(Data items)

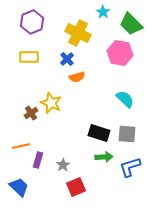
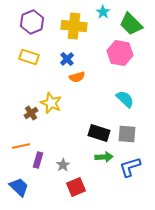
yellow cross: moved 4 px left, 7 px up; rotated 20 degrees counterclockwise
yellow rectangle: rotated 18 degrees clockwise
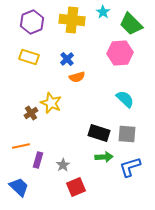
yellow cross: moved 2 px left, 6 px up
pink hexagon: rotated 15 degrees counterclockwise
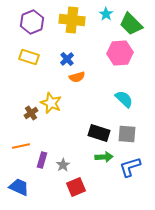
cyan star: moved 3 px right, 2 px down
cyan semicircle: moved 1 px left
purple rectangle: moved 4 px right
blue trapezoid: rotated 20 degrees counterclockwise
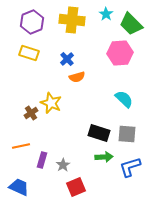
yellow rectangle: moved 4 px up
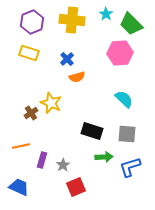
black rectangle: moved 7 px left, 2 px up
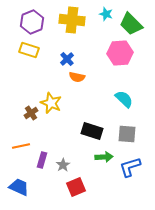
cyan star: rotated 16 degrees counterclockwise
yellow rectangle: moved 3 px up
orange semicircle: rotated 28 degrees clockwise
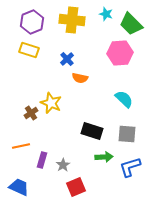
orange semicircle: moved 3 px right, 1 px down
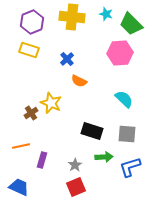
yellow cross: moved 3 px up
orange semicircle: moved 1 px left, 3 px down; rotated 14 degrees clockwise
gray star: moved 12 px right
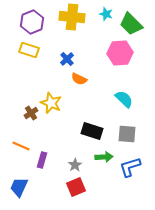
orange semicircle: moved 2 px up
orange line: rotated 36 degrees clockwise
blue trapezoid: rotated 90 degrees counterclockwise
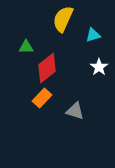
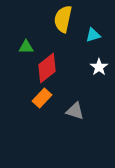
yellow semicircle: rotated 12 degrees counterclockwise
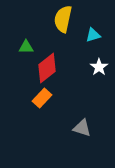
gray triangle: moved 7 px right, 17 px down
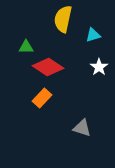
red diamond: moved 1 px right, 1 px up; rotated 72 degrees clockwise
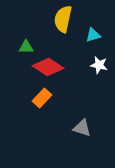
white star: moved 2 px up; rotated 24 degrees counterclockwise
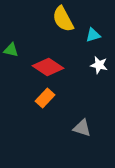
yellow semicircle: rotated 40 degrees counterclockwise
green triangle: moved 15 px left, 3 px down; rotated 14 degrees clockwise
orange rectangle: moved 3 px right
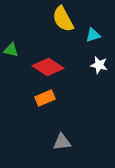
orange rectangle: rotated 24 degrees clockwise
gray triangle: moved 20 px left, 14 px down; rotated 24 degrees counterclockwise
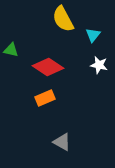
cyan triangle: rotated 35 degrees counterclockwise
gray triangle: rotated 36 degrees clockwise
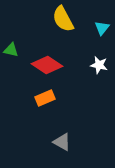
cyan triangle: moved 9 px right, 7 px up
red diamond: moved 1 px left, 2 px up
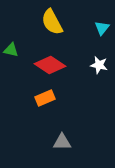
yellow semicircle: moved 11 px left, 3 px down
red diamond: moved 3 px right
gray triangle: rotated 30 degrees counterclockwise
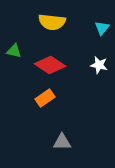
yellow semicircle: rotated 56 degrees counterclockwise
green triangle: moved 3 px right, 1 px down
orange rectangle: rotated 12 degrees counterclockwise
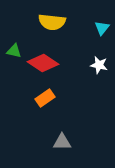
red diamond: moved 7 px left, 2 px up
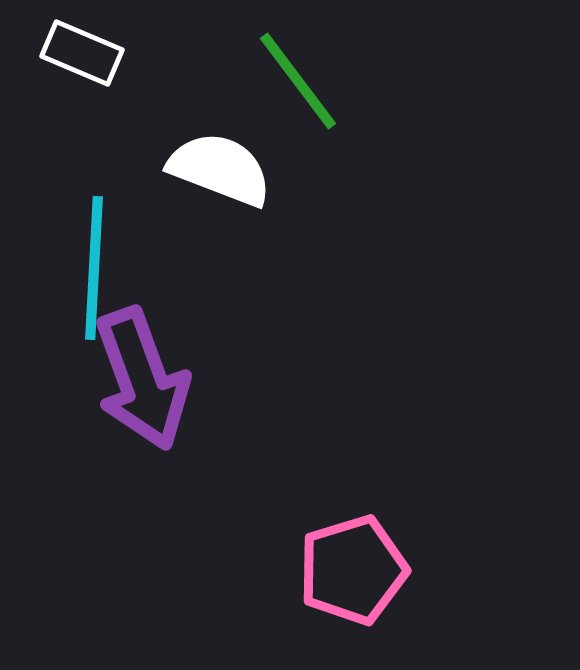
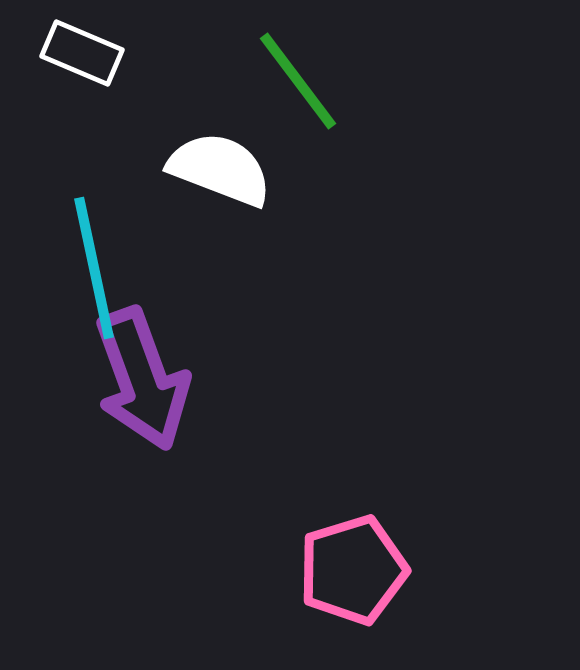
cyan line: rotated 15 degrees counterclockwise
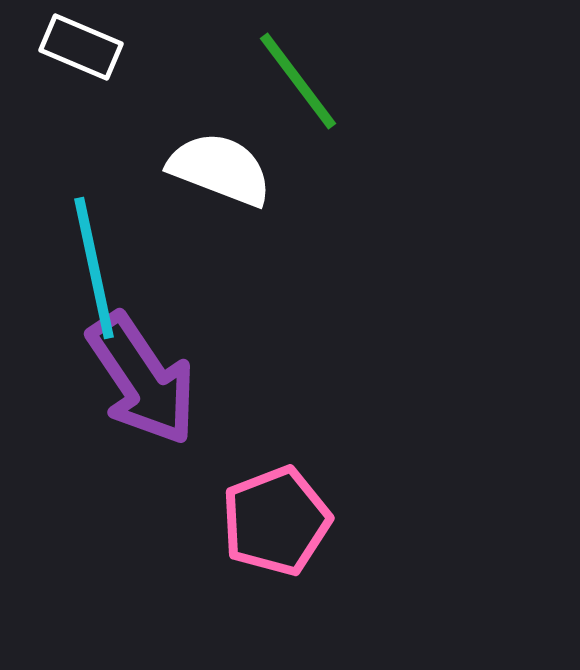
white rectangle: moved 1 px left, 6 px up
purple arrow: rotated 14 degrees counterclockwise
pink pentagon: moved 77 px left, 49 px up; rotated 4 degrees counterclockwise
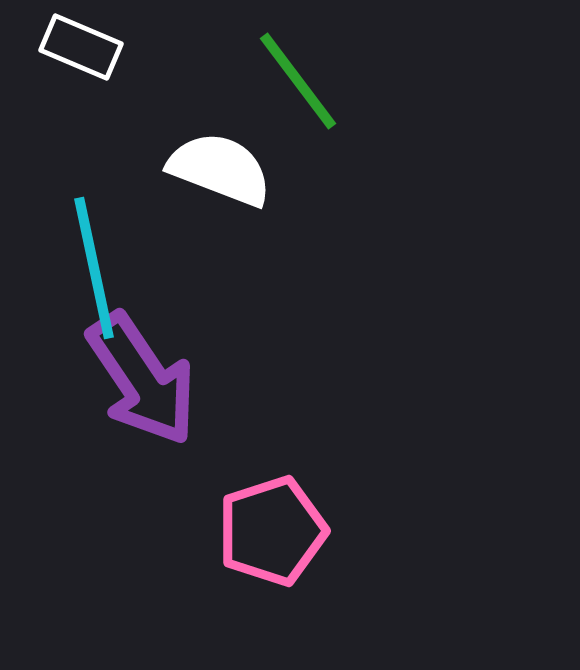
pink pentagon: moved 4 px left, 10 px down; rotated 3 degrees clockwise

WRITTEN PROBLEM: Please copy the listing above line for line, leaving out the pictures.

TASK OUTPUT:
yellow cross: moved 4 px left, 7 px up; rotated 20 degrees counterclockwise
yellow rectangle: rotated 18 degrees clockwise
yellow cross: moved 2 px left, 6 px up
pink hexagon: rotated 15 degrees counterclockwise
cyan star: moved 3 px right, 2 px down
cyan semicircle: moved 1 px left
purple rectangle: moved 4 px right
blue trapezoid: rotated 20 degrees counterclockwise
yellow rectangle: moved 4 px up
black rectangle: moved 7 px left, 2 px up
cyan star: rotated 16 degrees counterclockwise
yellow rectangle: moved 3 px up
orange semicircle: rotated 28 degrees clockwise
orange semicircle: moved 3 px right, 1 px down
yellow cross: moved 3 px up
orange semicircle: moved 1 px left, 3 px down; rotated 14 degrees clockwise
gray star: moved 12 px right
orange semicircle: moved 2 px up
orange line: rotated 36 degrees clockwise
blue trapezoid: rotated 90 degrees counterclockwise
yellow semicircle: rotated 12 degrees counterclockwise
gray triangle: moved 7 px right, 17 px down
red diamond: moved 1 px right, 1 px up; rotated 72 degrees clockwise
white star: moved 2 px up; rotated 24 degrees counterclockwise
yellow semicircle: rotated 40 degrees counterclockwise
green triangle: moved 15 px left, 3 px down; rotated 14 degrees clockwise
orange rectangle: moved 3 px right
orange rectangle: rotated 24 degrees clockwise
gray triangle: moved 20 px left, 14 px down; rotated 24 degrees counterclockwise
cyan triangle: rotated 35 degrees counterclockwise
gray triangle: rotated 36 degrees clockwise
cyan triangle: moved 9 px right, 7 px up
red diamond: moved 1 px left, 2 px up
yellow semicircle: moved 11 px left, 3 px down
red diamond: moved 3 px right
gray triangle: rotated 30 degrees counterclockwise
yellow semicircle: rotated 56 degrees counterclockwise
green triangle: moved 3 px right, 1 px down
orange rectangle: rotated 12 degrees counterclockwise
red diamond: moved 7 px left, 2 px up
cyan line: rotated 15 degrees counterclockwise
white rectangle: moved 1 px left, 6 px up
purple arrow: rotated 14 degrees counterclockwise
pink pentagon: moved 77 px left, 49 px up; rotated 4 degrees counterclockwise
pink pentagon: moved 4 px left, 10 px down; rotated 3 degrees clockwise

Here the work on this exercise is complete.